(Records from a dataset)

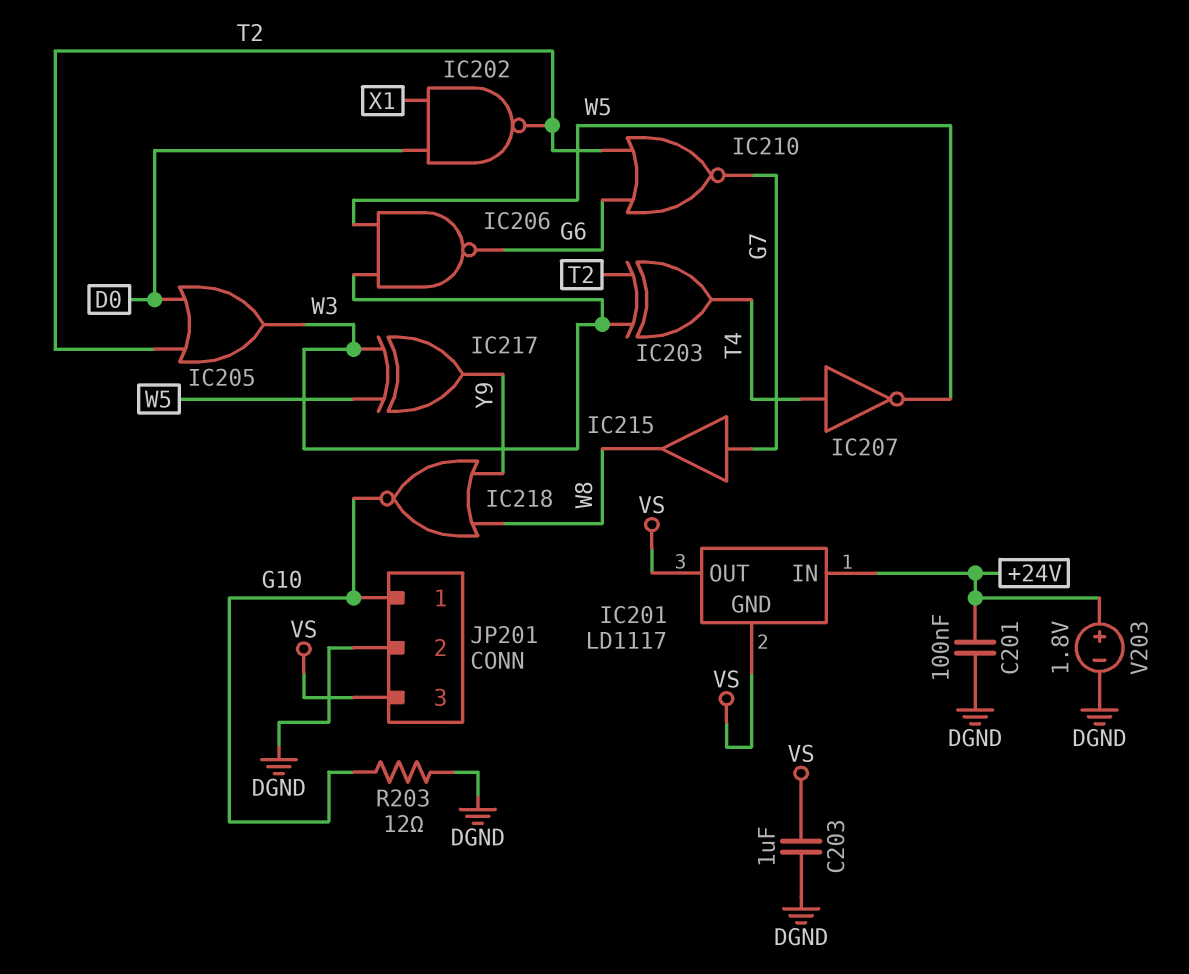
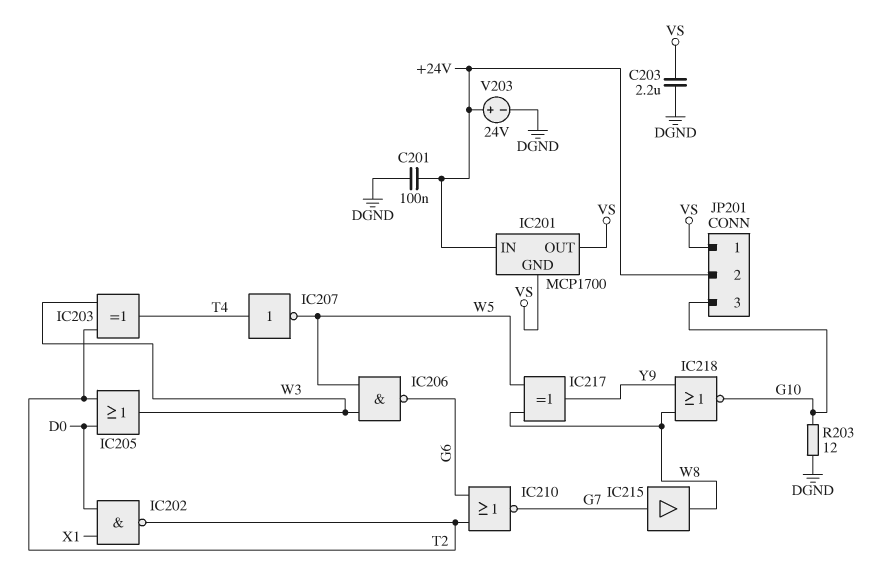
C203: 1uF (DGND, VS) -> 2.2uF (DGND, VS)
IC201: LD1117 -> MCP1700
IC217: XOR (in W3, in W5, out Y9) -> XOR (in W5, in W8, out Y9)
JP201 pin 1: G10 -> VS
JP201 pin 2: DGND -> +24V
JP201 pin 3: VS -> G10
V203: 1.8V (plus +24V, minus DGND) -> 24V (plus +24V, minus DGND)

What is being asked> Could you retype all the entries above exactly, without the pictures?

Answer to this problem>
C203: 1uF (DGND, VS) -> 2.2uF (DGND, VS)
IC201: LD1117 -> MCP1700
IC217: XOR (in W3, in W5, out Y9) -> XOR (in W5, in W8, out Y9)
JP201 pin 1: G10 -> VS
JP201 pin 2: DGND -> +24V
JP201 pin 3: VS -> G10
V203: 1.8V (plus +24V, minus DGND) -> 24V (plus +24V, minus DGND)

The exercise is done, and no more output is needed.